### EXERCISE OBJECTIVE
The output should be identical to the entries that follow.

(Version difference data)
■ ■ ■

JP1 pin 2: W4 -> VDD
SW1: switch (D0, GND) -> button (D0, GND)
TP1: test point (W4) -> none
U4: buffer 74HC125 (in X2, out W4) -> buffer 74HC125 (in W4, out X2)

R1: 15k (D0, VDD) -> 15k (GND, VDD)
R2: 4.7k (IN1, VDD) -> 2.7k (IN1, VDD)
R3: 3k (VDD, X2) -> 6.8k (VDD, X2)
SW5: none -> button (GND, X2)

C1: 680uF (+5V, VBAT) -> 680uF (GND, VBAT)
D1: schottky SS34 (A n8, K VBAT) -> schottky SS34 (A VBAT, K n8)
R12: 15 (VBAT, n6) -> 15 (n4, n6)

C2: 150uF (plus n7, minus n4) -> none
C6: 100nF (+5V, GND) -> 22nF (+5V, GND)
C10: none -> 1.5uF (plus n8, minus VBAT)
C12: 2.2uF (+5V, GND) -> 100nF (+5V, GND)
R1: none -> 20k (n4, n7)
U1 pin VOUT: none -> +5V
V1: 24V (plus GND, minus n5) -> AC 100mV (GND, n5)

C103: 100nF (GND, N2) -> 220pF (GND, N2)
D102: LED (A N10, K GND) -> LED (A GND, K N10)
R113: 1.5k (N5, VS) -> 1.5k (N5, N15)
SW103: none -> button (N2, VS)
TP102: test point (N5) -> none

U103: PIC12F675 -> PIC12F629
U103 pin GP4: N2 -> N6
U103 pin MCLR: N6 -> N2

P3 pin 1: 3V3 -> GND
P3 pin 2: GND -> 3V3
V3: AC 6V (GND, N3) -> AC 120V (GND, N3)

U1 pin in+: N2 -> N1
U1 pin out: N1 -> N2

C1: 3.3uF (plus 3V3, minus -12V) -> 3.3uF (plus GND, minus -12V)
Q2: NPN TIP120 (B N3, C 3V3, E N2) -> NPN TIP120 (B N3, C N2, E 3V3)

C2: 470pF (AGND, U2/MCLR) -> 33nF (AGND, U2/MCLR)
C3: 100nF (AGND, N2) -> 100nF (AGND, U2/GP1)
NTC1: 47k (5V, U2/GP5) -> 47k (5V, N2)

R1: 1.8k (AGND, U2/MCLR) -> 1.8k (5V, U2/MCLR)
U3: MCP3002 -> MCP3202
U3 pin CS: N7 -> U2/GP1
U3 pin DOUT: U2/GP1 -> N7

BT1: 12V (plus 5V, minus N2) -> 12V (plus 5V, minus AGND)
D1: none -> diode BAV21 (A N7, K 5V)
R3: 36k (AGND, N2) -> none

■ ■ ■

### FINISHED TASK
JP1 pin 2: W4 -> VDD
SW1: switch (D0, GND) -> button (D0, GND)
TP1: test point (W4) -> none
U4: buffer 74HC125 (in X2, out W4) -> buffer 74HC125 (in W4, out X2)

R1: 15k (D0, VDD) -> 15k (GND, VDD)
R2: 4.7k (IN1, VDD) -> 2.7k (IN1, VDD)
R3: 3k (VDD, X2) -> 6.8k (VDD, X2)
SW5: none -> button (GND, X2)

C1: 680uF (+5V, VBAT) -> 680uF (GND, VBAT)
D1: schottky SS34 (A n8, K VBAT) -> schottky SS34 (A VBAT, K n8)
R12: 15 (VBAT, n6) -> 15 (n4, n6)

C2: 150uF (plus n7, minus n4) -> none
C6: 100nF (+5V, GND) -> 22nF (+5V, GND)
C10: none -> 1.5uF (plus n8, minus VBAT)
C12: 2.2uF (+5V, GND) -> 100nF (+5V, GND)
R1: none -> 20k (n4, n7)
U1 pin VOUT: none -> +5V
V1: 24V (plus GND, minus n5) -> AC 100mV (GND, n5)

C103: 100nF (GND, N2) -> 220pF (GND, N2)
D102: LED (A N10, K GND) -> LED (A GND, K N10)
R113: 1.5k (N5, VS) -> 1.5k (N5, N15)
SW103: none -> button (N2, VS)
TP102: test point (N5) -> none

U103: PIC12F675 -> PIC12F629
U103 pin GP4: N2 -> N6
U103 pin MCLR: N6 -> N2

P3 pin 1: 3V3 -> GND
P3 pin 2: GND -> 3V3
V3: AC 6V (GND, N3) -> AC 120V (GND, N3)

U1 pin in+: N2 -> N1
U1 pin out: N1 -> N2

C1: 3.3uF (plus 3V3, minus -12V) -> 3.3uF (plus GND, minus -12V)
Q2: NPN TIP120 (B N3, C 3V3, E N2) -> NPN TIP120 (B N3, C N2, E 3V3)

C2: 470pF (AGND, U2/MCLR) -> 33nF (AGND, U2/MCLR)
C3: 100nF (AGND, N2) -> 100nF (AGND, U2/GP1)
NTC1: 47k (5V, U2/GP5) -> 47k (5V, N2)

R1: 1.8k (AGND, U2/MCLR) -> 1.8k (5V, U2/MCLR)
U3: MCP3002 -> MCP3202
U3 pin CS: N7 -> U2/GP1
U3 pin DOUT: U2/GP1 -> N7

BT1: 12V (plus 5V, minus N2) -> 12V (plus 5V, minus AGND)
D1: none -> diode BAV21 (A N7, K 5V)
R3: 36k (AGND, N2) -> none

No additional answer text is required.